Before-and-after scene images
● ● ● ●
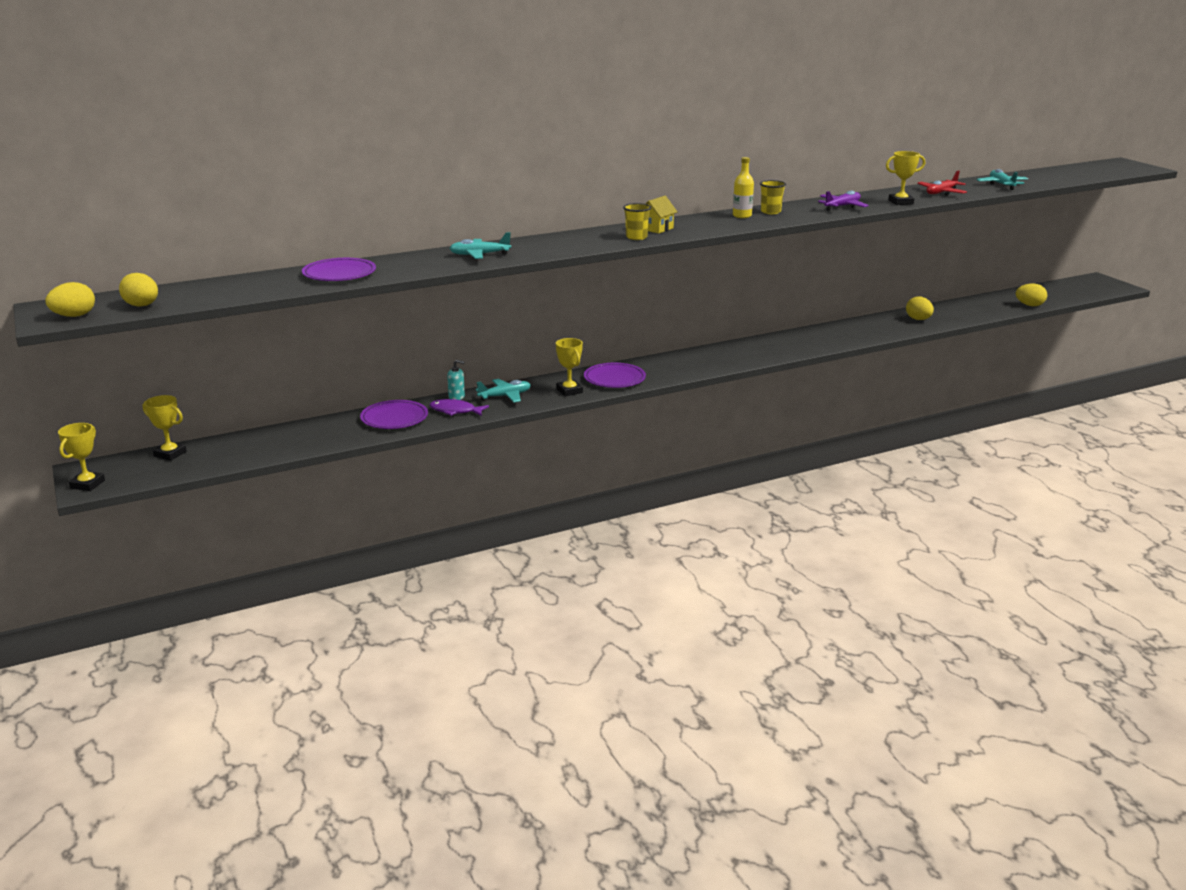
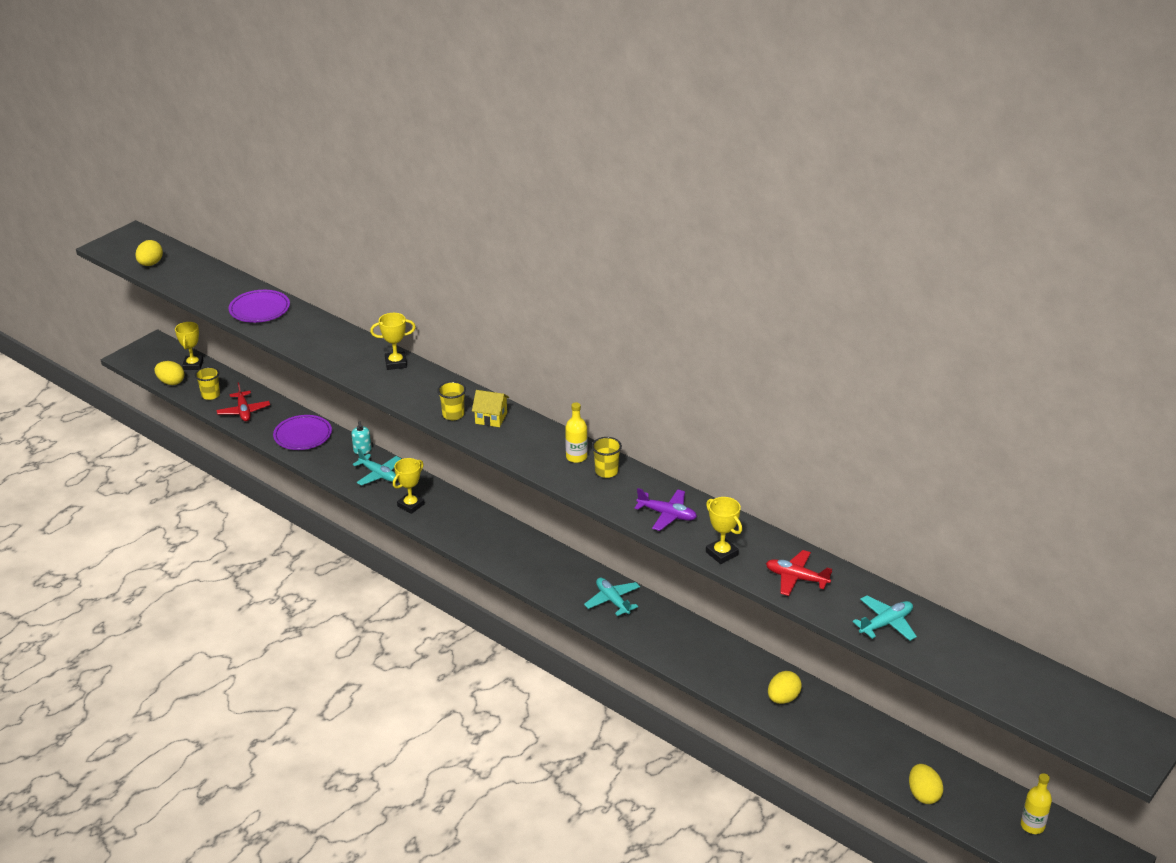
camera: 65 degrees right, 10 degrees up
(74, 316) = (120, 250): yellow egg -> yellow egg (171, 382)
(87, 484) = (135, 355): yellow trophy -> yellow trophy (396, 363)
(248, 452) = (210, 395): none -> yellow cup
(307, 440) = (244, 411): none -> red plane
(455, 411) = (333, 459): purple fish -> none
(479, 255) = (347, 352): turquoise plane -> turquoise plane (612, 601)
(614, 379) = (454, 523): purple plate -> none
(1065, 289) = (1032, 825): none -> yellow bottle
● ● ● ●
**Exercise directions**
Using the records above, copy exactly the lines from the one containing "(74, 316) = (120, 250): yellow" through the last, inclusive, and nothing else.

**Exercise response**
(74, 316) = (120, 250): yellow egg -> yellow egg (171, 382)
(87, 484) = (135, 355): yellow trophy -> yellow trophy (396, 363)
(248, 452) = (210, 395): none -> yellow cup
(307, 440) = (244, 411): none -> red plane
(455, 411) = (333, 459): purple fish -> none
(479, 255) = (347, 352): turquoise plane -> turquoise plane (612, 601)
(614, 379) = (454, 523): purple plate -> none
(1065, 289) = (1032, 825): none -> yellow bottle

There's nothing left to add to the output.